_What you will do_
Render the lines below as a numbered list, dropping any blank lines, and leave the pictures out.

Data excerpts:
──────

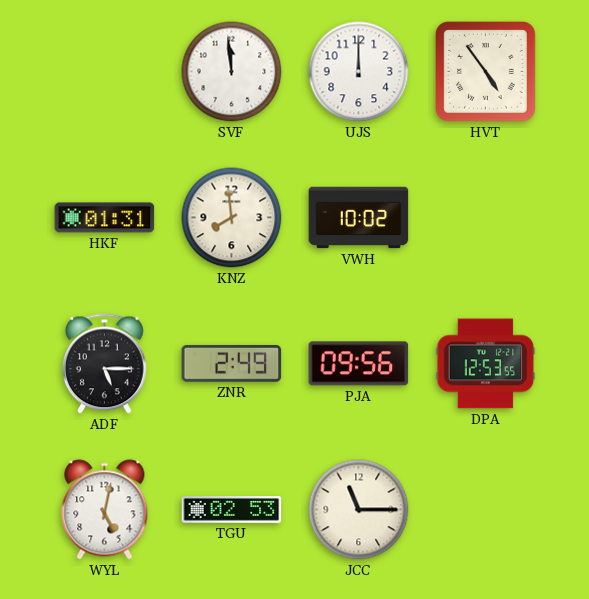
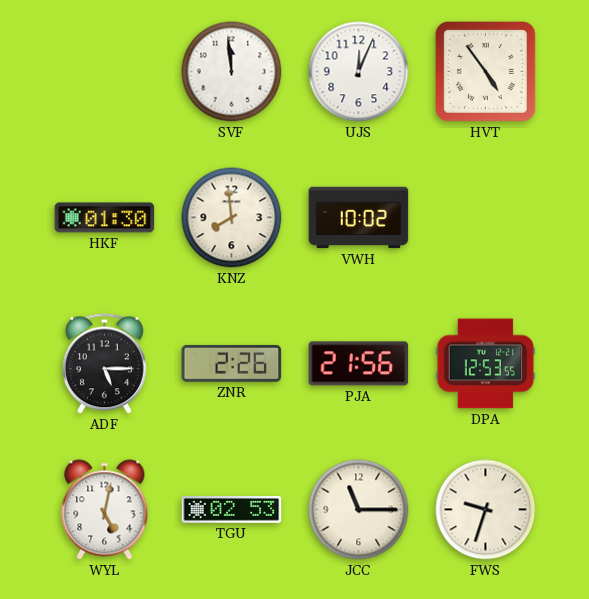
UJS: 12:00 -> 12:04
HKF: 01:31 -> 01:30
ZNR: 2:49 -> 2:26
PJA: 09:56 -> 21:56
FWS: none -> 9:33
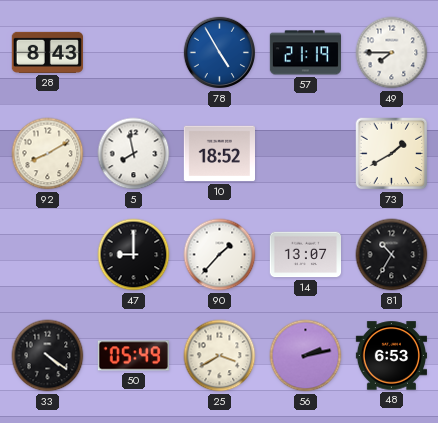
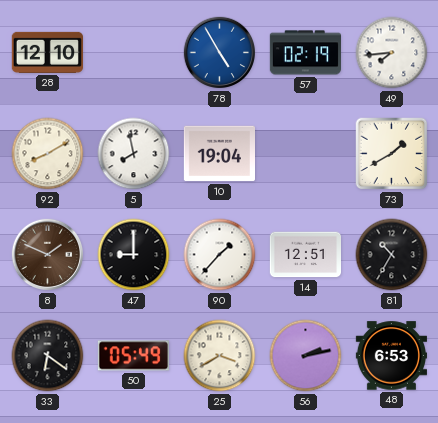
28: 8:43 -> 12:10
57: 21:19 -> 02:19
49: 7:45 -> 7:44
10: 18:52 -> 19:04
8: none -> 1:49
14: 13:07 -> 12:51
33: 4:21 -> 6:21
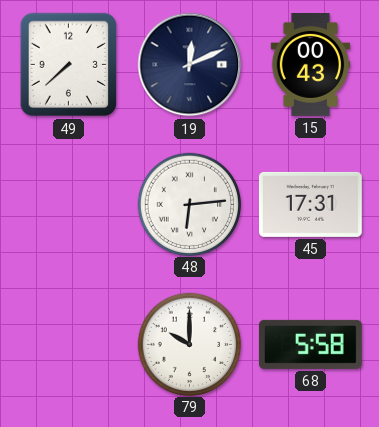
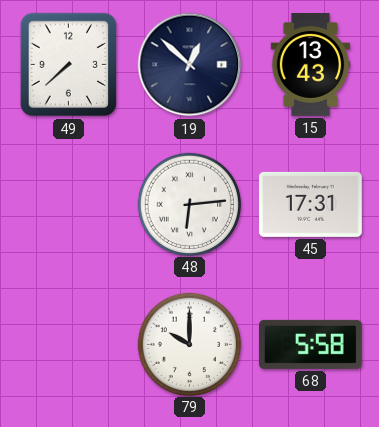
19: 12:11 -> 12:52
15: 00:43 -> 13:43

──────

_Expected answer_
1. UJS: 12:00 -> 12:04
2. HKF: 01:31 -> 01:30
3. ZNR: 2:49 -> 2:26
4. PJA: 09:56 -> 21:56
5. FWS: none -> 9:33
6. 28: 8:43 -> 12:10
7. 57: 21:19 -> 02:19
8. 49: 7:45 -> 7:44
9. 10: 18:52 -> 19:04
10. 8: none -> 1:49
11. 14: 13:07 -> 12:51
12. 33: 4:21 -> 6:21
13. 19: 12:11 -> 12:52
14. 15: 00:43 -> 13:43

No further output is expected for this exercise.